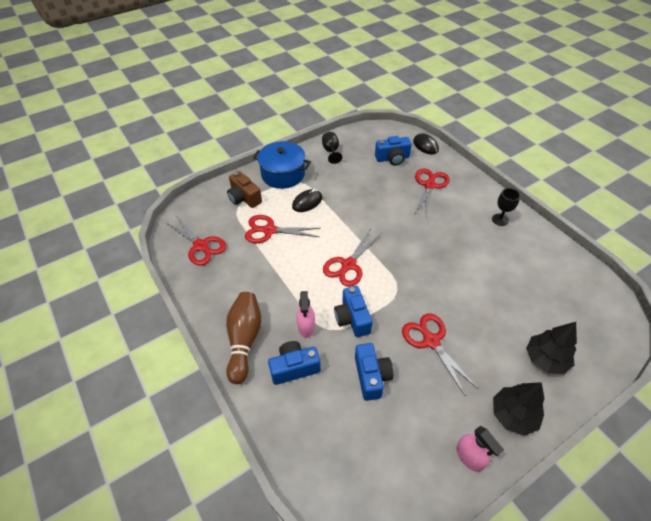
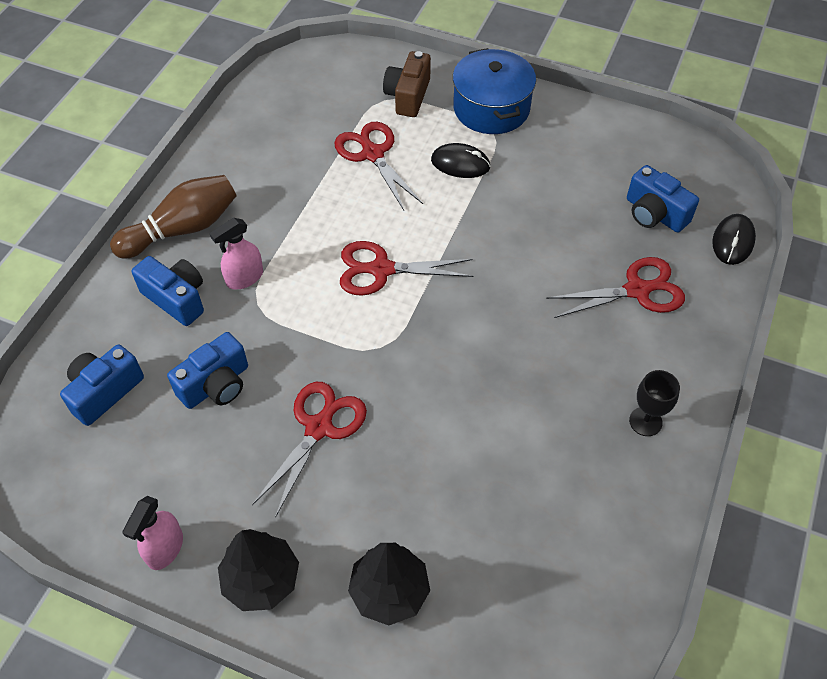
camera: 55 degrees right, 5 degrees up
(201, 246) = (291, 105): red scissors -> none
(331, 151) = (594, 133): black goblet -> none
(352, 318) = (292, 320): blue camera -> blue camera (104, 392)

● ● ● ● ● ● ●

Set down, word for word, the full listing above, and carry over no pictures.

- [Your response]
camera: 55 degrees right, 5 degrees up
(201, 246) = (291, 105): red scissors -> none
(331, 151) = (594, 133): black goblet -> none
(352, 318) = (292, 320): blue camera -> blue camera (104, 392)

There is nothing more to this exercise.